* _Records_:
-----

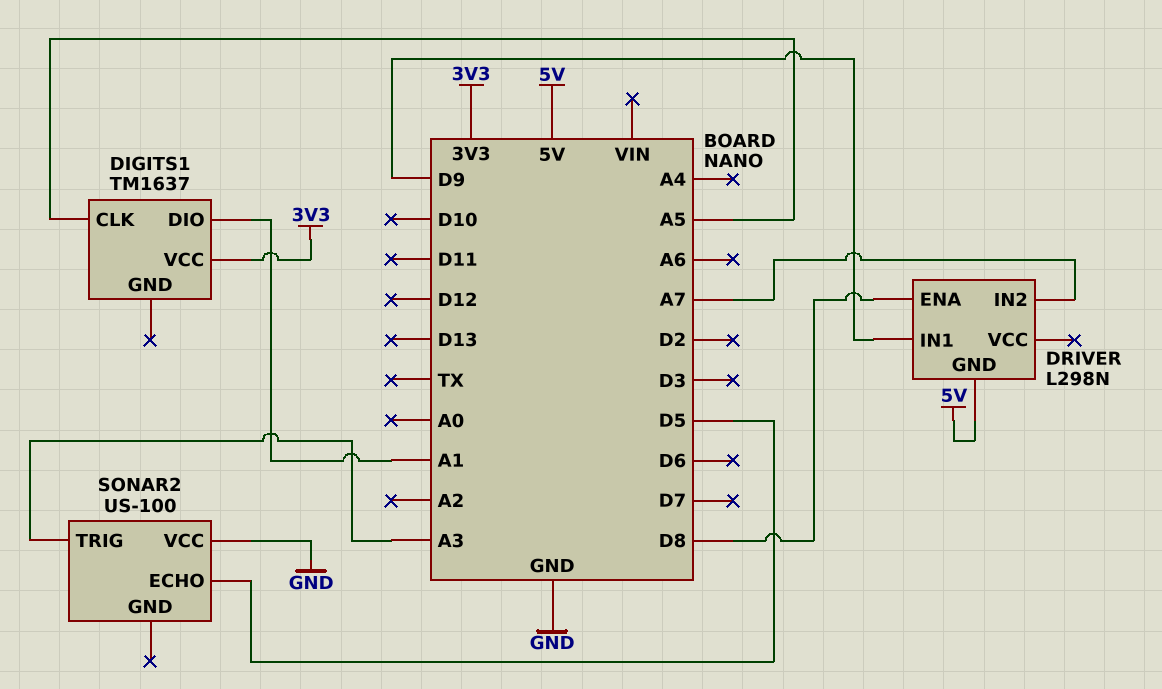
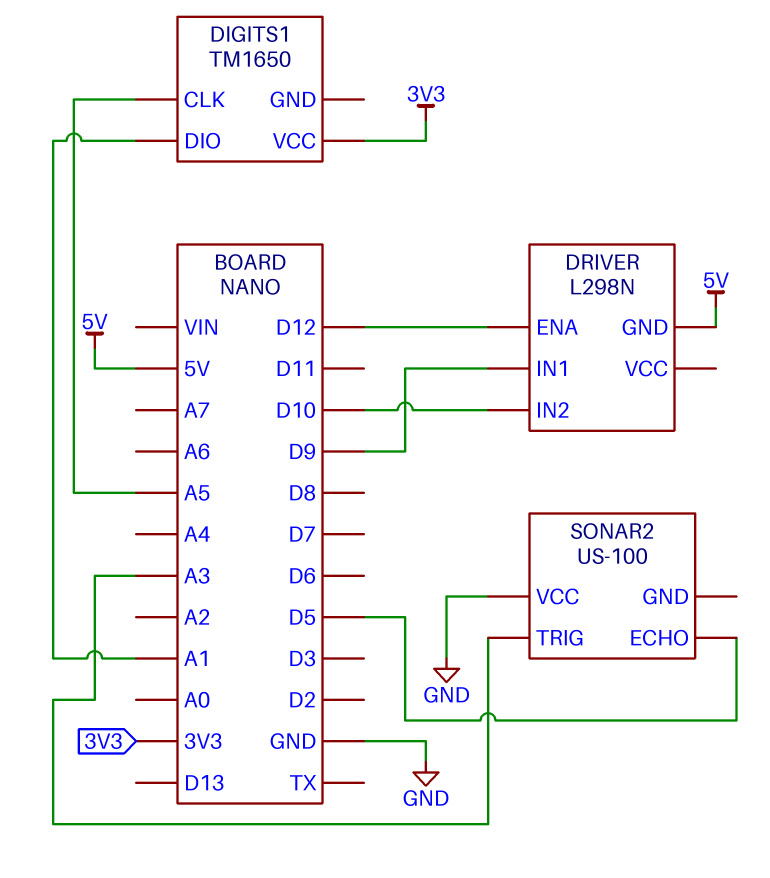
DIGITS1: TM1637 -> TM1650
DRIVER pin ENA: D8 -> D12
DRIVER pin IN2: A7 -> D10

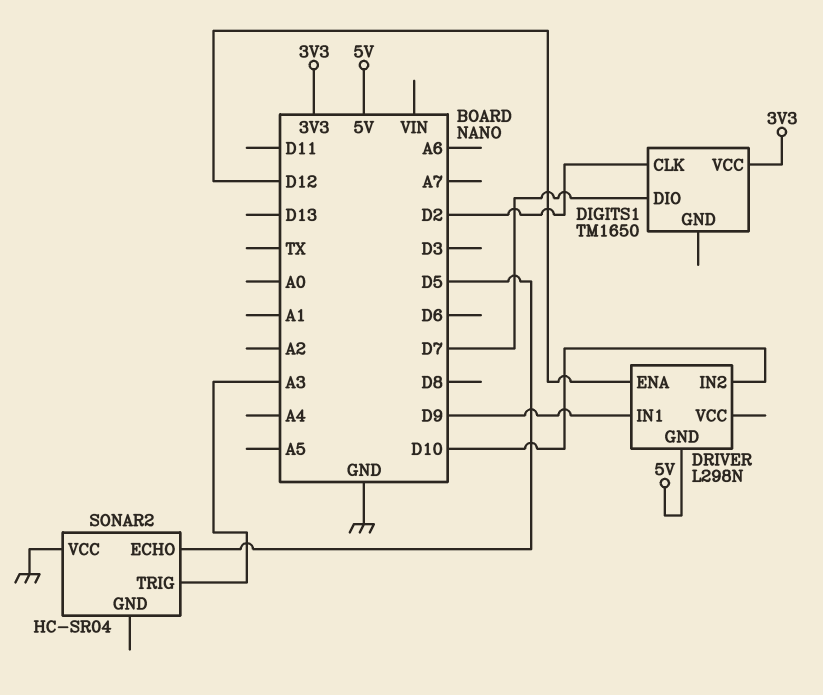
DIGITS1 pin CLK: A5 -> D2
DIGITS1 pin DIO: A1 -> D7
SONAR2: US-100 -> HC-SR04

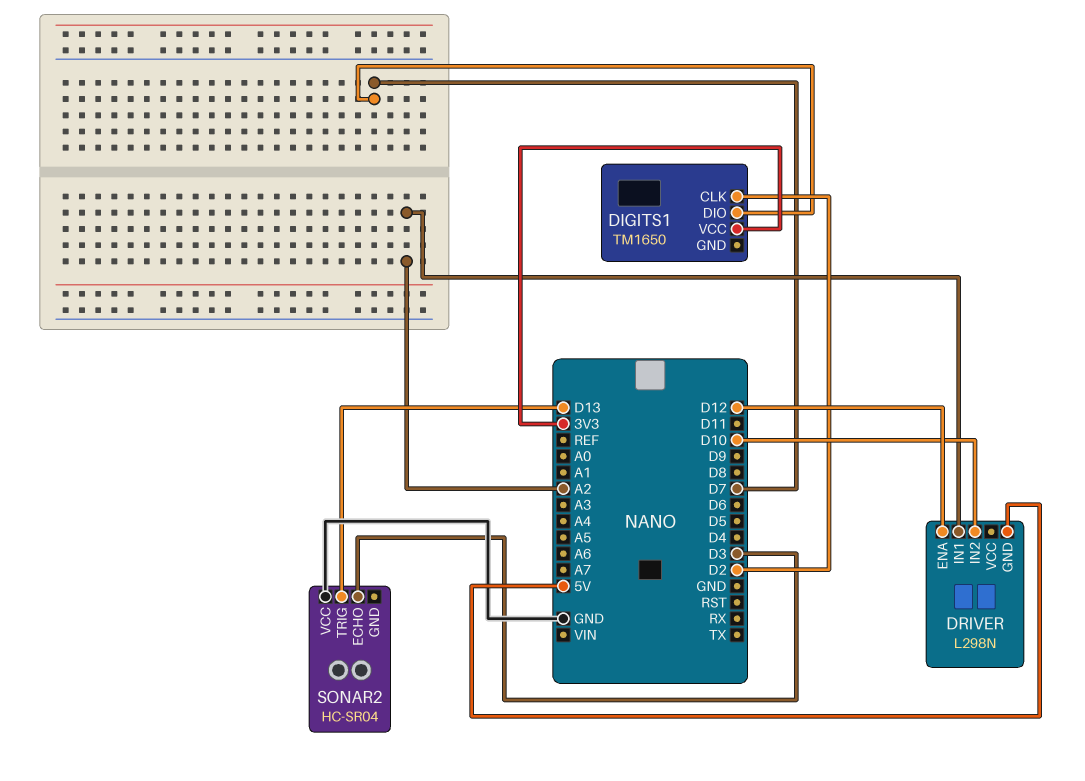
DRIVER pin IN1: D9 -> A2
SONAR2 pin ECHO: D5 -> D3
SONAR2 pin TRIG: A3 -> D13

-----

* _Your objective_: From the line containing "DRIVER pin IN1: D9 -> A2" through the last line of the records, output each line exactly and nothing more.

* _Exercise result_:
DRIVER pin IN1: D9 -> A2
SONAR2 pin ECHO: D5 -> D3
SONAR2 pin TRIG: A3 -> D13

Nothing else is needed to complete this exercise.